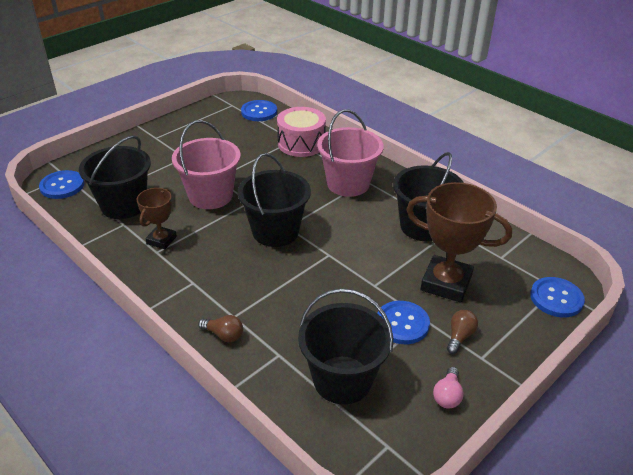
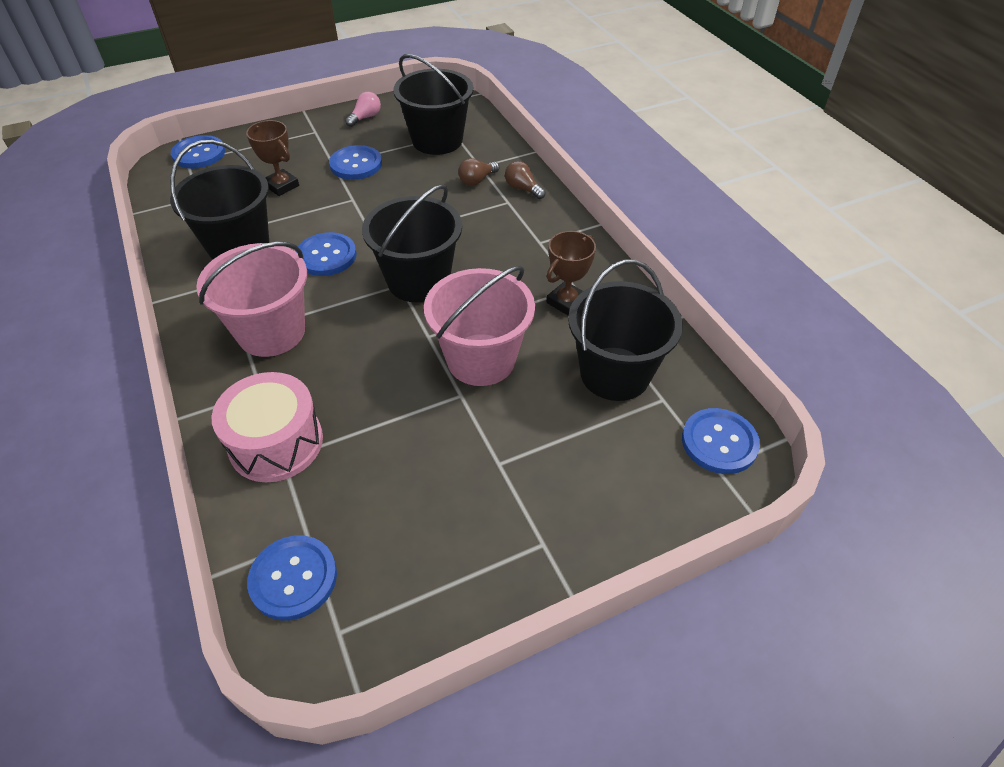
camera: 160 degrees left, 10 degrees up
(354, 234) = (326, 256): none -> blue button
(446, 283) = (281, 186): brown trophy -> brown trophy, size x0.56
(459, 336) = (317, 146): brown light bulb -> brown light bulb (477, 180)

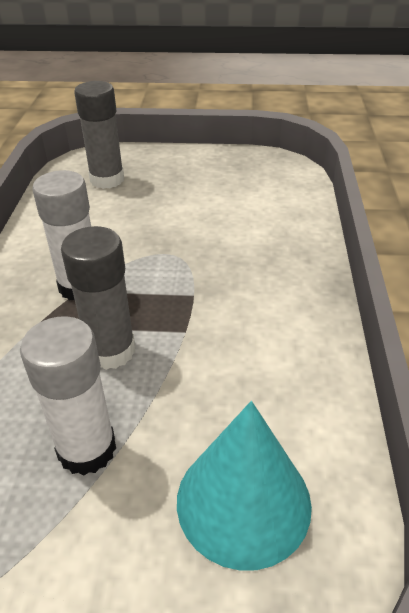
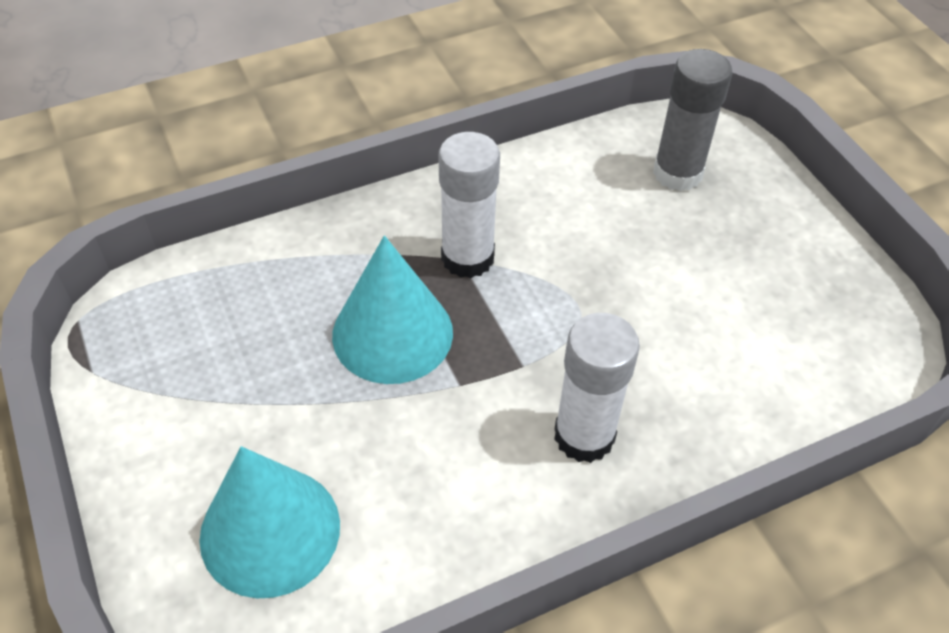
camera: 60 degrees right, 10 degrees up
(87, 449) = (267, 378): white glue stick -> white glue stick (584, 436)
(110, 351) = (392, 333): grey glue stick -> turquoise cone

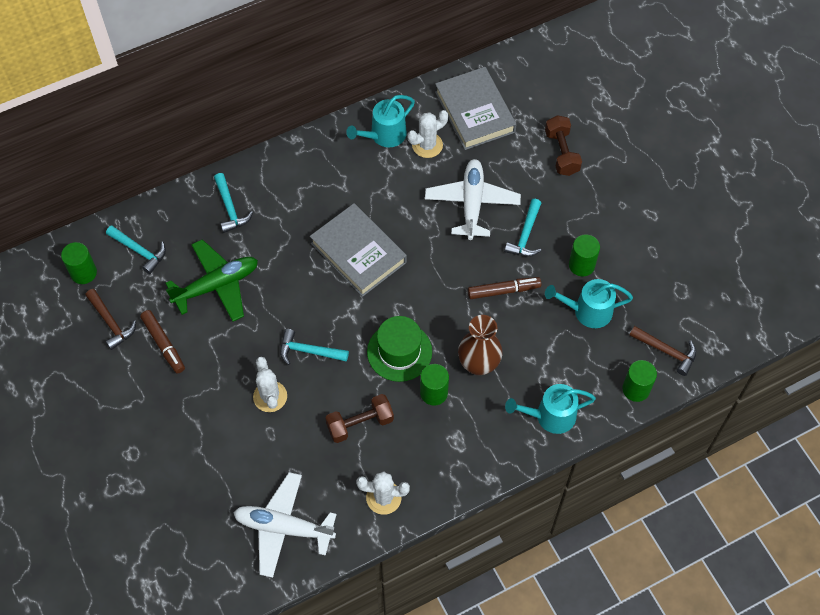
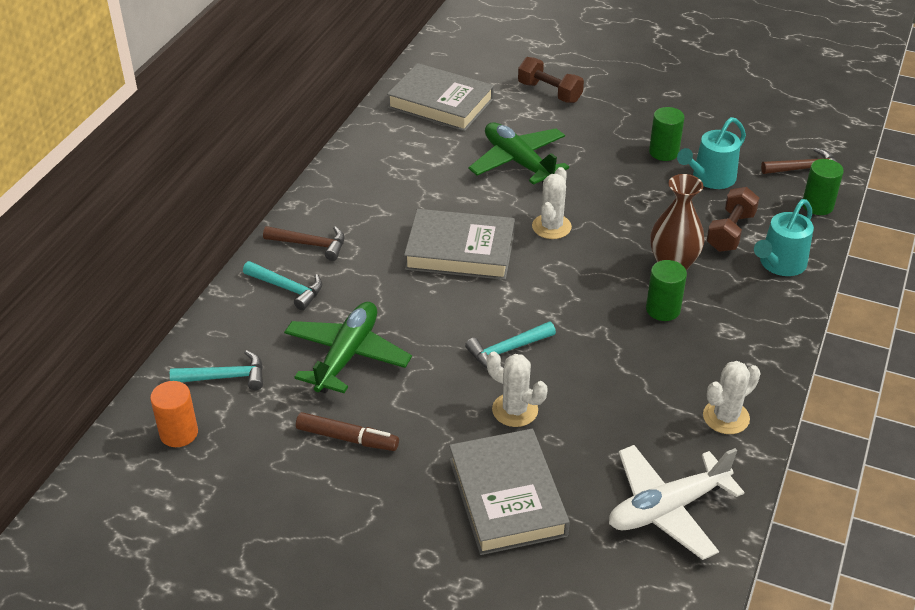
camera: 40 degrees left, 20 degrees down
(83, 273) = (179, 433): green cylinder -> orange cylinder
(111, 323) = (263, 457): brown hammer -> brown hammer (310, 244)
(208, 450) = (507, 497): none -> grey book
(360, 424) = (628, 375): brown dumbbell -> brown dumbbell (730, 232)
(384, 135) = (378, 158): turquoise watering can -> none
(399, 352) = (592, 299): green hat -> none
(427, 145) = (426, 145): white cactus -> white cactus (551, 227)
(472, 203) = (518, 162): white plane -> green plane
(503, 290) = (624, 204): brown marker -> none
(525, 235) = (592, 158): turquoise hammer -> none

> [WHAT YOU HAVE TO DO] Out of the listing above, reproduce exactly the lines from the one with "(208, 450) = (507, 497): none -> grey book" up to and including the one with "(427, 145) = (426, 145): white".

> [WRITTEN SOLUTION]
(208, 450) = (507, 497): none -> grey book
(360, 424) = (628, 375): brown dumbbell -> brown dumbbell (730, 232)
(384, 135) = (378, 158): turquoise watering can -> none
(399, 352) = (592, 299): green hat -> none
(427, 145) = (426, 145): white cactus -> white cactus (551, 227)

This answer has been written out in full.